About this task >> Print the entries below word for word; the pictures stay out of your copy.

Aerial feature coordinate data
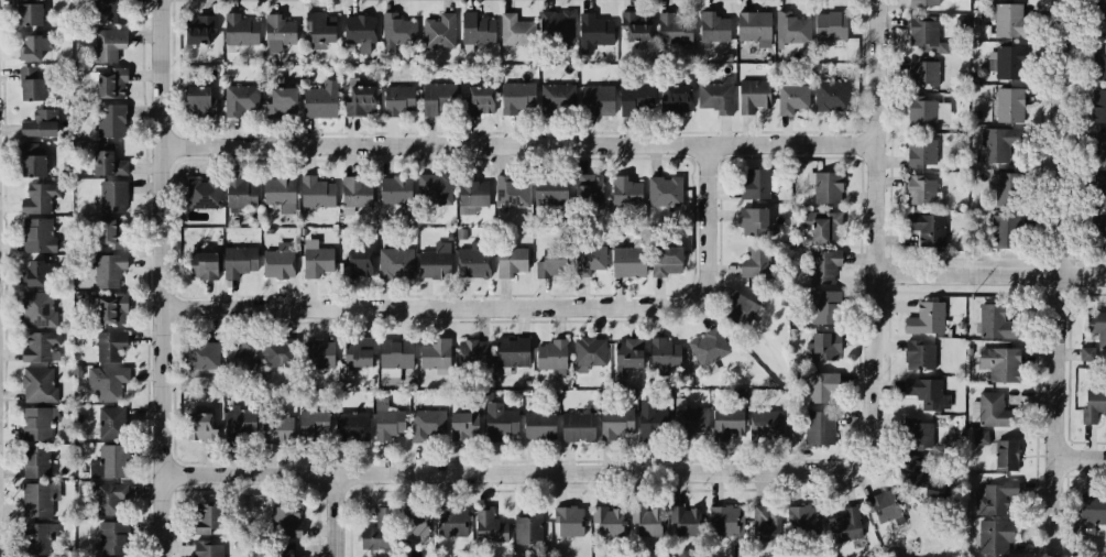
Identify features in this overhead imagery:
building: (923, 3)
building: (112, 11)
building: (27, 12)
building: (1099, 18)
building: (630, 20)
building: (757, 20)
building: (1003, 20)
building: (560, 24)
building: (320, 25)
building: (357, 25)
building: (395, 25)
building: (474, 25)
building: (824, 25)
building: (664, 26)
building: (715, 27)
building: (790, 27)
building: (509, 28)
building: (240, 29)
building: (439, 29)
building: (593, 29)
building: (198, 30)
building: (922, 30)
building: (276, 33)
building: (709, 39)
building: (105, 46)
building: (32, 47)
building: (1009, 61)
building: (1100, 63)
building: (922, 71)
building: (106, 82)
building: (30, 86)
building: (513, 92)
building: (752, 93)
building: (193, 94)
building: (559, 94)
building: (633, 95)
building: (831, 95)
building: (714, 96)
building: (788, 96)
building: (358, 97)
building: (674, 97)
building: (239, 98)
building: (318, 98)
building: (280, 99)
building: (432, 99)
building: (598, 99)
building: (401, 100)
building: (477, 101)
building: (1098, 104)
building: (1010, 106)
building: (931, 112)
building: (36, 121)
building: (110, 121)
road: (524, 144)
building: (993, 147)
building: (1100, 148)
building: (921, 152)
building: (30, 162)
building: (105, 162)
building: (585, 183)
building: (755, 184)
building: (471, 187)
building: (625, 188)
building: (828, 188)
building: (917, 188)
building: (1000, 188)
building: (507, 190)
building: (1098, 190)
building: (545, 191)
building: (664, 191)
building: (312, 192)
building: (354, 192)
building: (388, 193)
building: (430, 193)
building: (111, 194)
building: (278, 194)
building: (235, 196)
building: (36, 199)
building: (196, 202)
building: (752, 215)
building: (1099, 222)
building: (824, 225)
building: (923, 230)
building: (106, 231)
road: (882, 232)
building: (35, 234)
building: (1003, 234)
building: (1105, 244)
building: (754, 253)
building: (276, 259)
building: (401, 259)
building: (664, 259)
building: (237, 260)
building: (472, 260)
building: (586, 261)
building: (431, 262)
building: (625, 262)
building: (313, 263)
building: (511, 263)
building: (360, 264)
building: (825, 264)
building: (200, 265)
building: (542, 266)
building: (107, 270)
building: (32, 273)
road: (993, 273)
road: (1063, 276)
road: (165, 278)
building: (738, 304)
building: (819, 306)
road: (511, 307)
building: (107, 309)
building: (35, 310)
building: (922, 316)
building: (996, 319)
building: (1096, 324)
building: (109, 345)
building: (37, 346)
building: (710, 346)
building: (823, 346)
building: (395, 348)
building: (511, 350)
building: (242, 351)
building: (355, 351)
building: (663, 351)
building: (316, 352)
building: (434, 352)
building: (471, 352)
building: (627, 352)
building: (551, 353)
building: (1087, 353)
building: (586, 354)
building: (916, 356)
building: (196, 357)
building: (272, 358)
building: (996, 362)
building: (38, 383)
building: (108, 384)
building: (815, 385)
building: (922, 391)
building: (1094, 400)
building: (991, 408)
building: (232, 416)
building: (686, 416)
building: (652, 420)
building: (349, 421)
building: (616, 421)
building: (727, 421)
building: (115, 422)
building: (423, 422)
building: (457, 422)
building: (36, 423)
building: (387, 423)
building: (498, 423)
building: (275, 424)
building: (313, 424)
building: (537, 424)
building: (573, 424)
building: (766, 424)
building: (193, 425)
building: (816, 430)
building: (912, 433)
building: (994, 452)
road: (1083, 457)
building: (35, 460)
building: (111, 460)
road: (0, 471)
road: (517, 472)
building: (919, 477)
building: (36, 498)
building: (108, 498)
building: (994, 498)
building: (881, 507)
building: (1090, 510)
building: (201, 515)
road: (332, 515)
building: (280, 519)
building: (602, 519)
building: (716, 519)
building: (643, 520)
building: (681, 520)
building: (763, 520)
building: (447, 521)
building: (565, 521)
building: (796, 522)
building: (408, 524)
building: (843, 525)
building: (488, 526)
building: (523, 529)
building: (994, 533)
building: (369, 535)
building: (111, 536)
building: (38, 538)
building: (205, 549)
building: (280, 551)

Task answer >>
Identify features in this overhead imagery:
building: (923, 3)
building: (112, 11)
building: (27, 12)
building: (1099, 18)
building: (630, 20)
building: (757, 20)
building: (1003, 20)
building: (560, 24)
building: (320, 25)
building: (357, 25)
building: (395, 25)
building: (474, 25)
building: (824, 25)
building: (664, 26)
building: (715, 27)
building: (790, 27)
building: (509, 28)
building: (240, 29)
building: (439, 29)
building: (593, 29)
building: (198, 30)
building: (922, 30)
building: (276, 33)
building: (709, 39)
building: (105, 46)
building: (32, 47)
building: (1009, 61)
building: (1100, 63)
building: (922, 71)
building: (106, 82)
building: (30, 86)
building: (513, 92)
building: (752, 93)
building: (193, 94)
building: (559, 94)
building: (633, 95)
building: (831, 95)
building: (714, 96)
building: (788, 96)
building: (358, 97)
building: (674, 97)
building: (239, 98)
building: (318, 98)
building: (280, 99)
building: (432, 99)
building: (598, 99)
building: (401, 100)
building: (477, 101)
building: (1098, 104)
building: (1010, 106)
building: (931, 112)
building: (36, 121)
building: (110, 121)
road: (524, 144)
building: (993, 147)
building: (1100, 148)
building: (921, 152)
building: (30, 162)
building: (105, 162)
building: (585, 183)
building: (755, 184)
building: (471, 187)
building: (625, 188)
building: (828, 188)
building: (917, 188)
building: (1000, 188)
building: (507, 190)
building: (1098, 190)
building: (545, 191)
building: (664, 191)
building: (312, 192)
building: (354, 192)
building: (388, 193)
building: (430, 193)
building: (111, 194)
building: (278, 194)
building: (235, 196)
building: (36, 199)
building: (196, 202)
building: (752, 215)
building: (1099, 222)
building: (824, 225)
building: (923, 230)
building: (106, 231)
road: (882, 232)
building: (35, 234)
building: (1003, 234)
building: (1105, 244)
building: (754, 253)
building: (276, 259)
building: (401, 259)
building: (664, 259)
building: (237, 260)
building: (472, 260)
building: (586, 261)
building: (431, 262)
building: (625, 262)
building: (313, 263)
building: (511, 263)
building: (360, 264)
building: (825, 264)
building: (200, 265)
building: (542, 266)
building: (107, 270)
building: (32, 273)
road: (993, 273)
road: (1063, 276)
road: (165, 278)
building: (738, 304)
building: (819, 306)
road: (511, 307)
building: (107, 309)
building: (35, 310)
building: (922, 316)
building: (996, 319)
building: (1096, 324)
building: (109, 345)
building: (37, 346)
building: (710, 346)
building: (823, 346)
building: (395, 348)
building: (511, 350)
building: (242, 351)
building: (355, 351)
building: (663, 351)
building: (316, 352)
building: (434, 352)
building: (471, 352)
building: (627, 352)
building: (551, 353)
building: (1087, 353)
building: (586, 354)
building: (916, 356)
building: (196, 357)
building: (272, 358)
building: (996, 362)
building: (38, 383)
building: (108, 384)
building: (815, 385)
building: (922, 391)
building: (1094, 400)
building: (991, 408)
building: (232, 416)
building: (686, 416)
building: (652, 420)
building: (349, 421)
building: (616, 421)
building: (727, 421)
building: (115, 422)
building: (423, 422)
building: (457, 422)
building: (36, 423)
building: (387, 423)
building: (498, 423)
building: (275, 424)
building: (313, 424)
building: (537, 424)
building: (573, 424)
building: (766, 424)
building: (193, 425)
building: (816, 430)
building: (912, 433)
building: (994, 452)
road: (1083, 457)
building: (35, 460)
building: (111, 460)
road: (0, 471)
road: (517, 472)
building: (919, 477)
building: (36, 498)
building: (108, 498)
building: (994, 498)
building: (881, 507)
building: (1090, 510)
building: (201, 515)
road: (332, 515)
building: (280, 519)
building: (602, 519)
building: (716, 519)
building: (643, 520)
building: (681, 520)
building: (763, 520)
building: (447, 521)
building: (565, 521)
building: (796, 522)
building: (408, 524)
building: (843, 525)
building: (488, 526)
building: (523, 529)
building: (994, 533)
building: (369, 535)
building: (111, 536)
building: (38, 538)
building: (205, 549)
building: (280, 551)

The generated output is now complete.